What you need to do: Search the listing below for the line containing "blue bikimi |". From there through the line containing "blue tebadaba |", transcribe every line exactly, both ends included.

Dataset entries:
##############################
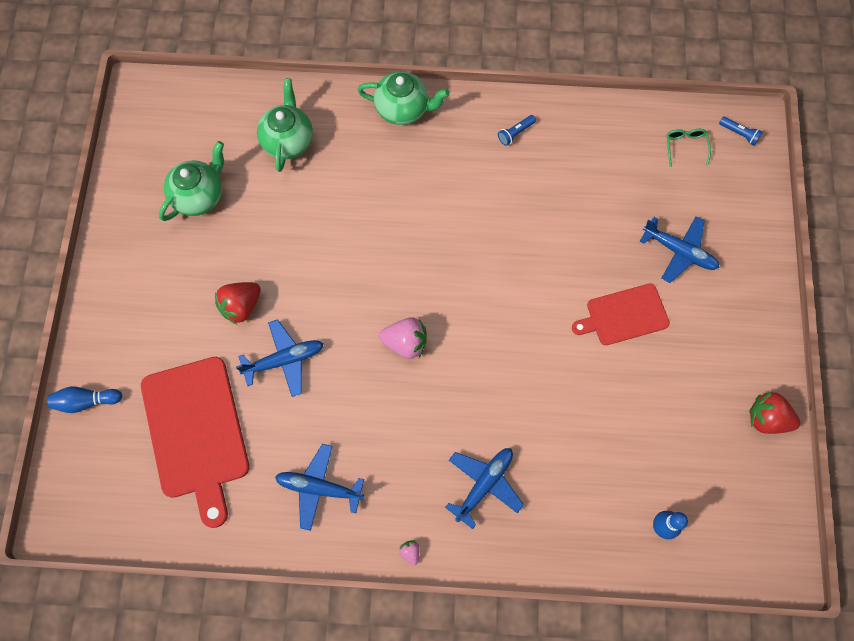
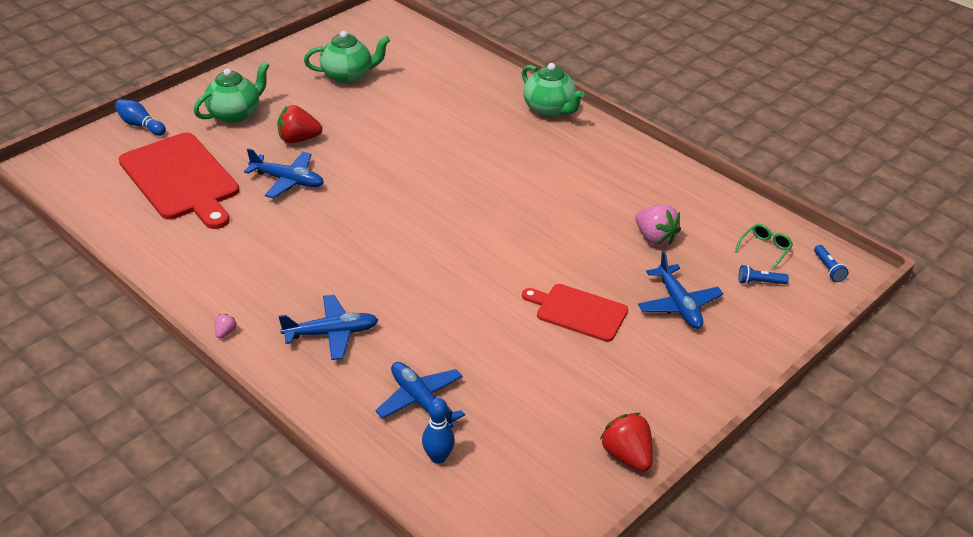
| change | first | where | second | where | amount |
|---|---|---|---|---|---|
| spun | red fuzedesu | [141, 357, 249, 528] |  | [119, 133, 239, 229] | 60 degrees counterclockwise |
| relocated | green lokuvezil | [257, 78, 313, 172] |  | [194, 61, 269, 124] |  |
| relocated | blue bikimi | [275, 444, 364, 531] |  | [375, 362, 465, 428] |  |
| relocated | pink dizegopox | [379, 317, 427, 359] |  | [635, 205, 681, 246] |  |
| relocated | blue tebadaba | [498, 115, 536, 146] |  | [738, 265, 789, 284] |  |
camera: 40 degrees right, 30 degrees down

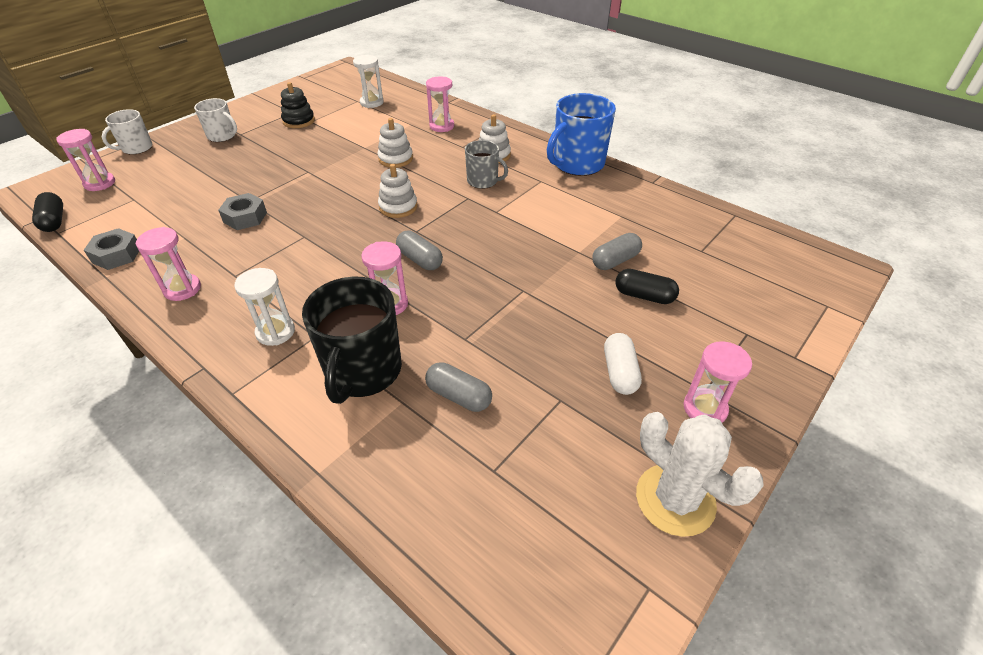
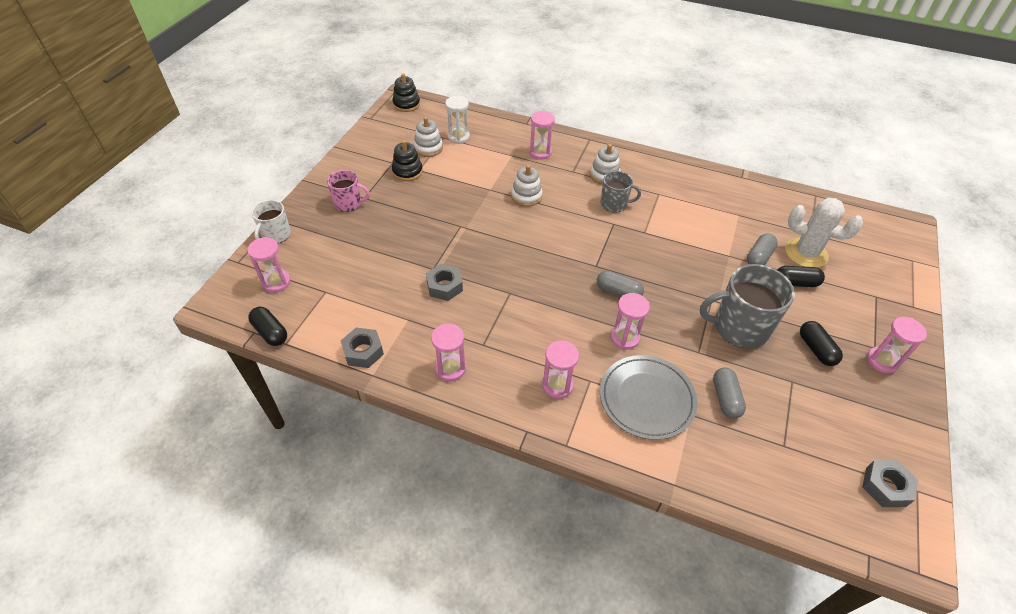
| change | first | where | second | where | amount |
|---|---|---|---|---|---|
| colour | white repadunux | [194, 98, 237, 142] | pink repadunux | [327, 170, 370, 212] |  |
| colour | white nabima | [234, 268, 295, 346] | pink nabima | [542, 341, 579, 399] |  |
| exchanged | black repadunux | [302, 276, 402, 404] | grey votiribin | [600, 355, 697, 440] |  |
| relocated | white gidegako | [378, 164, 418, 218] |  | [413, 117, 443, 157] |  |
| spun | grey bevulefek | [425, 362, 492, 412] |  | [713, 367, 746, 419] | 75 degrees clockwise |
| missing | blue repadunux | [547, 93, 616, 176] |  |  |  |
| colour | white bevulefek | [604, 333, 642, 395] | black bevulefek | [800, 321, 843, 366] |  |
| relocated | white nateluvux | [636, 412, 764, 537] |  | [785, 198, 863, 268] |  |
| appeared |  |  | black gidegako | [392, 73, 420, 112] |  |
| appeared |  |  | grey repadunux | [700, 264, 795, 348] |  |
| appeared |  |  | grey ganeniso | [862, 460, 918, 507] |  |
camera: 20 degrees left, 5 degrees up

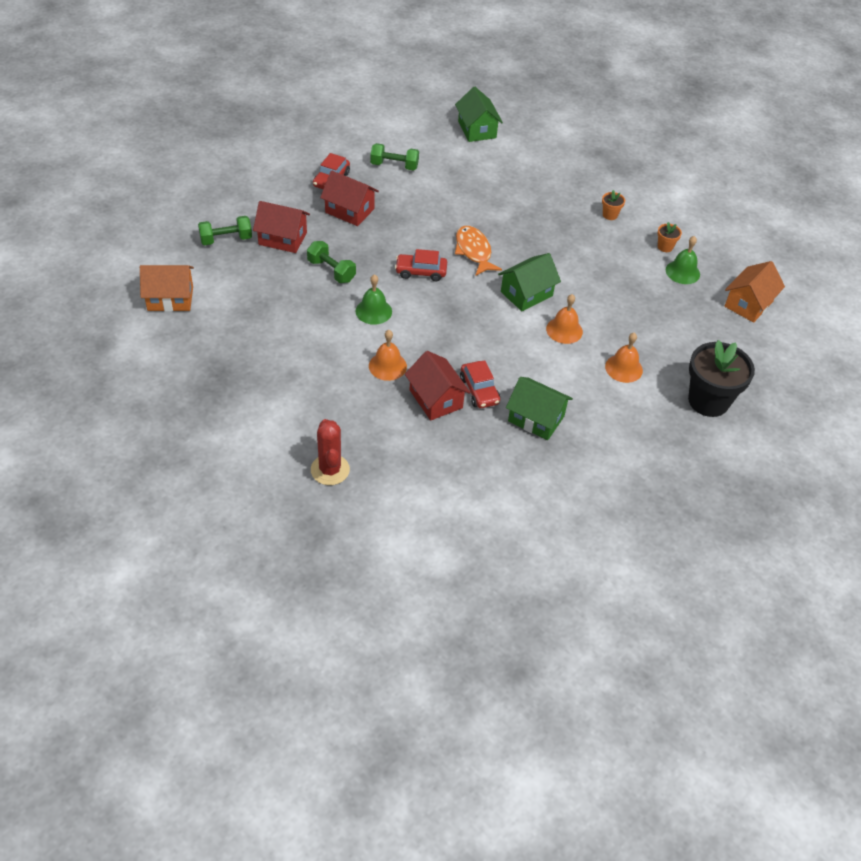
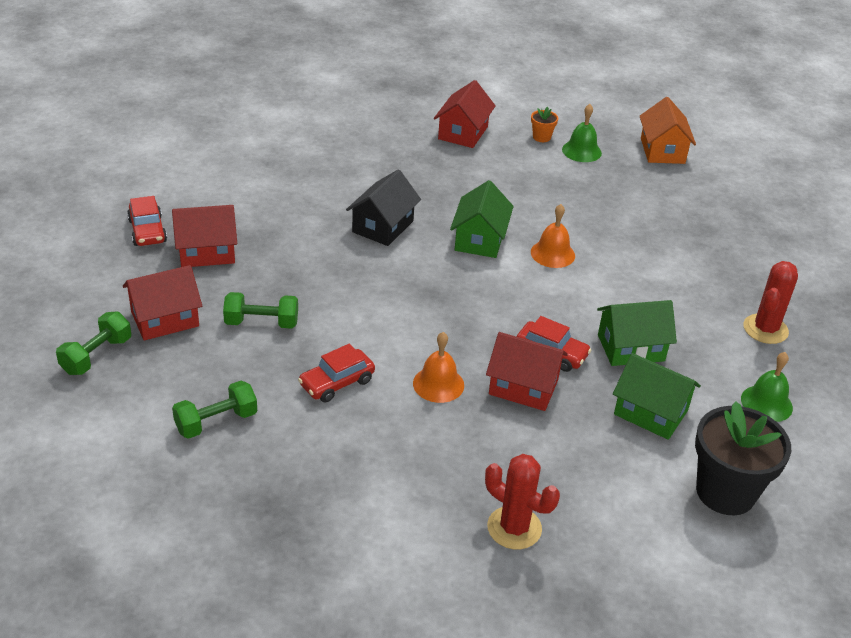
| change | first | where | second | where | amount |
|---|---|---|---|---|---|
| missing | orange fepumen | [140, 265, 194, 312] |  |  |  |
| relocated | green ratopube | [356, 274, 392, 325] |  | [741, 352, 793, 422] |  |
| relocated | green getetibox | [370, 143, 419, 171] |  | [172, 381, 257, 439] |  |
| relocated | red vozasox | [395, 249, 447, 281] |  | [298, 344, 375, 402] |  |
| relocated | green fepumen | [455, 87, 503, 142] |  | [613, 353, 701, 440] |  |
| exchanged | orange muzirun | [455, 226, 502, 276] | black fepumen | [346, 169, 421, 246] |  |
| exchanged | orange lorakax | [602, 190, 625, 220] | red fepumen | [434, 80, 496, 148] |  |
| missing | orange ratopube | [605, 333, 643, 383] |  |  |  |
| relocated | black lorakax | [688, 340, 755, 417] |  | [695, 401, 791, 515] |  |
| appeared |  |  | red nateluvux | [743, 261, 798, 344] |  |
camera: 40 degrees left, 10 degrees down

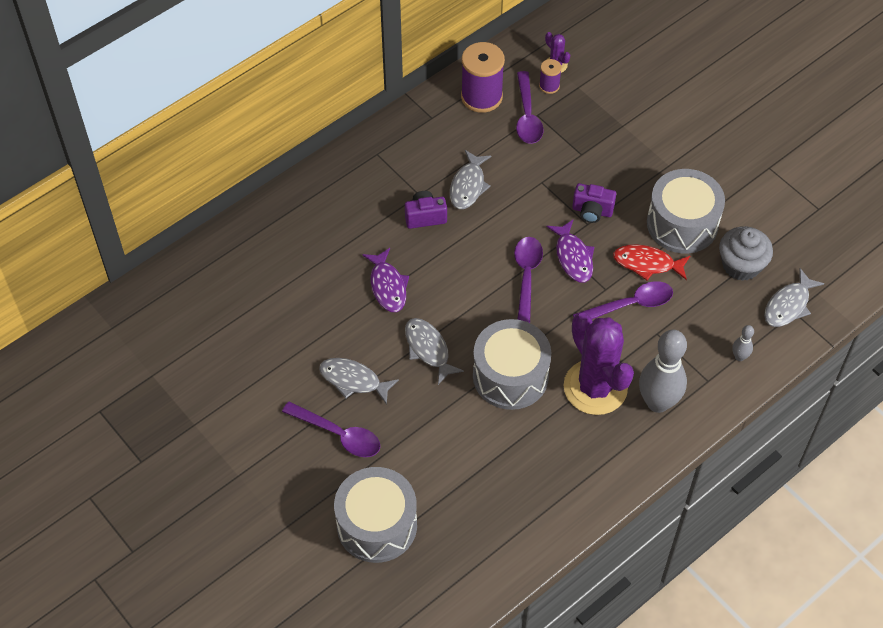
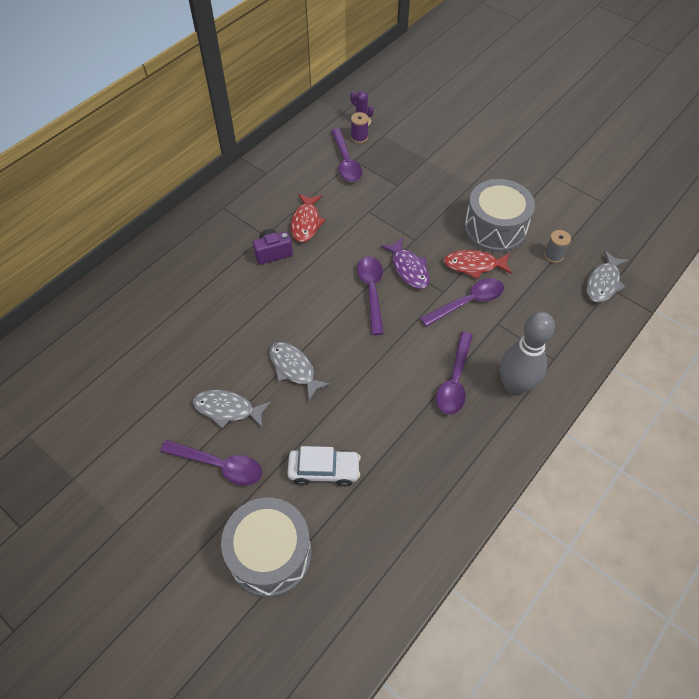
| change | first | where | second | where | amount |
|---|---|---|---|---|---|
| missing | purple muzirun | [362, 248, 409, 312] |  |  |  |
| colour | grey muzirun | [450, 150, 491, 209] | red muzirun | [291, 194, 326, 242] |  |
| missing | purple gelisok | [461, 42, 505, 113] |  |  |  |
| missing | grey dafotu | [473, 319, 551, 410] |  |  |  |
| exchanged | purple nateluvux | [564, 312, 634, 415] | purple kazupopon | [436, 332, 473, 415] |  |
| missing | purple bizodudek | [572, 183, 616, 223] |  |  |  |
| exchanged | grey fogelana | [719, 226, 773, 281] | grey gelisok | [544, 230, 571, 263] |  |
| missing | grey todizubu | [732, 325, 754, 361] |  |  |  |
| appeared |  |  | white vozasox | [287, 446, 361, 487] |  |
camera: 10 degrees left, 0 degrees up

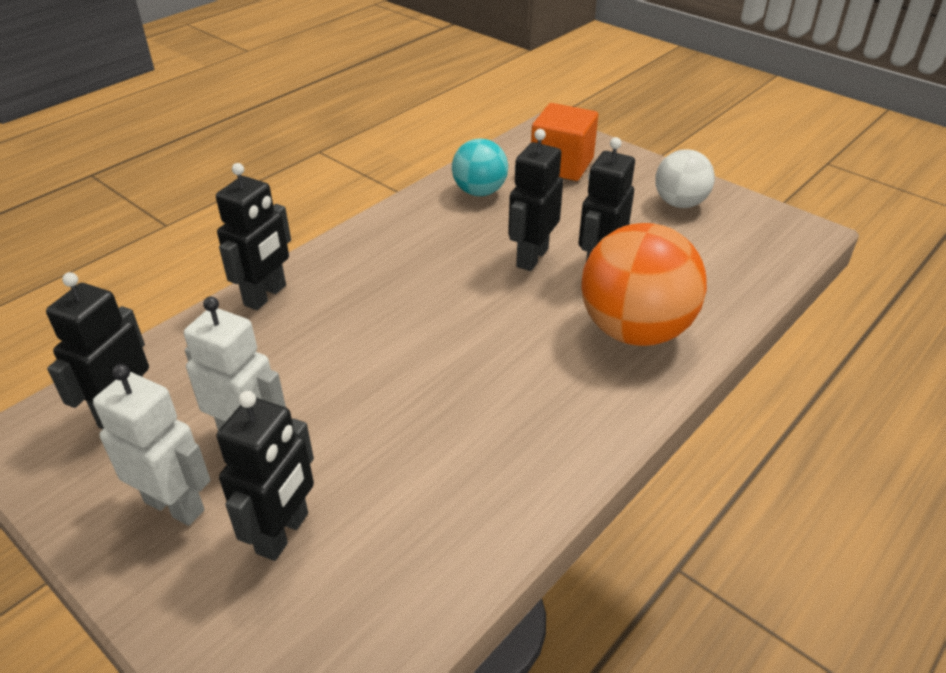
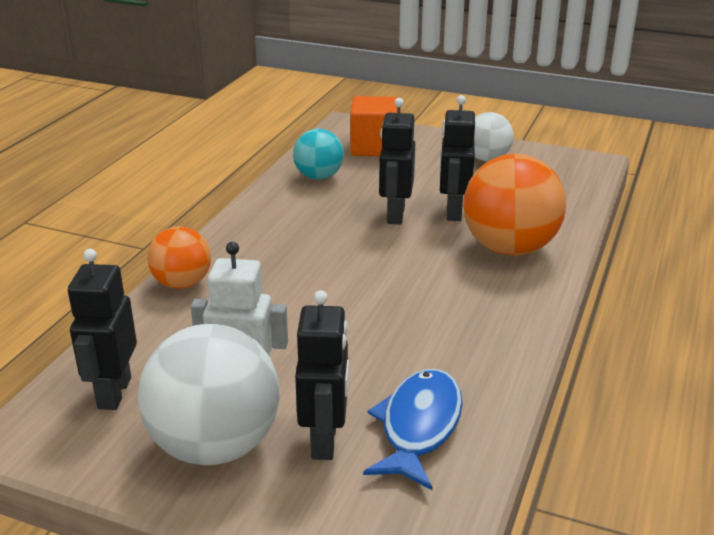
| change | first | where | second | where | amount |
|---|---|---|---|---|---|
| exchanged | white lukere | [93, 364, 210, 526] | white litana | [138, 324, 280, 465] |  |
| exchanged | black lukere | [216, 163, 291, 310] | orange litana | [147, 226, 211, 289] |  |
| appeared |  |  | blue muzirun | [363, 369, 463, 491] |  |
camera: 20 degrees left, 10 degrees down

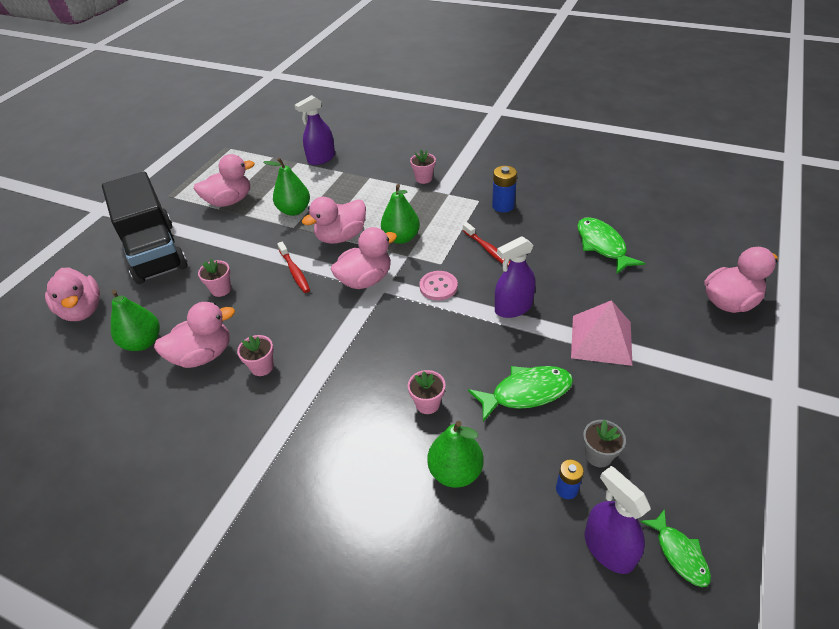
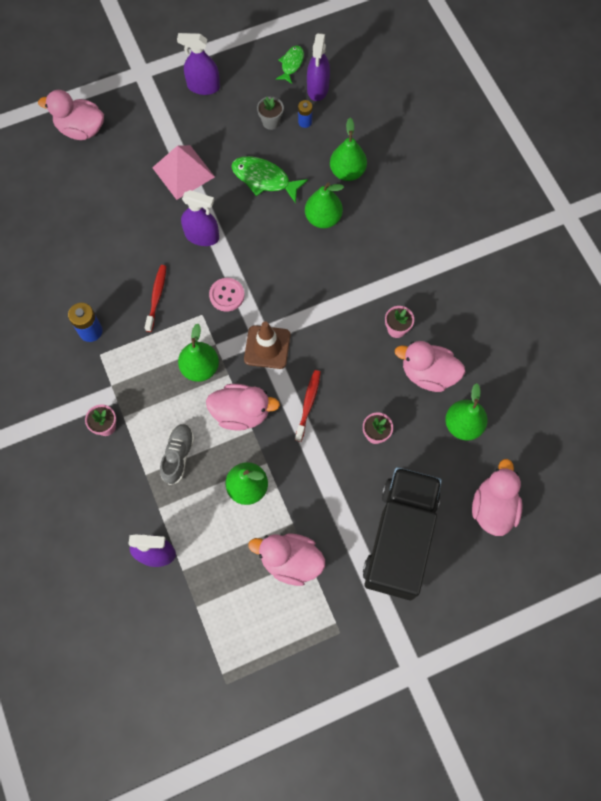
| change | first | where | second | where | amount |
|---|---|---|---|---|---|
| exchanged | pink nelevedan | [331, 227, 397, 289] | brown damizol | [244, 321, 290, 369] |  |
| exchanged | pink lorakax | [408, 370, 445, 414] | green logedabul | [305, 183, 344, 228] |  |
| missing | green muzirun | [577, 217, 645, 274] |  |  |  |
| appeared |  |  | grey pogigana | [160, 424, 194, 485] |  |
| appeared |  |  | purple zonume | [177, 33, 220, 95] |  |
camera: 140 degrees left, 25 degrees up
##############################
Written solution:
| relocated | blue bikimi | [275, 444, 364, 531] |  | [375, 362, 465, 428] |  |
| relocated | pink dizegopox | [379, 317, 427, 359] |  | [635, 205, 681, 246] |  |
| relocated | blue tebadaba | [498, 115, 536, 146] |  | [738, 265, 789, 284] |  |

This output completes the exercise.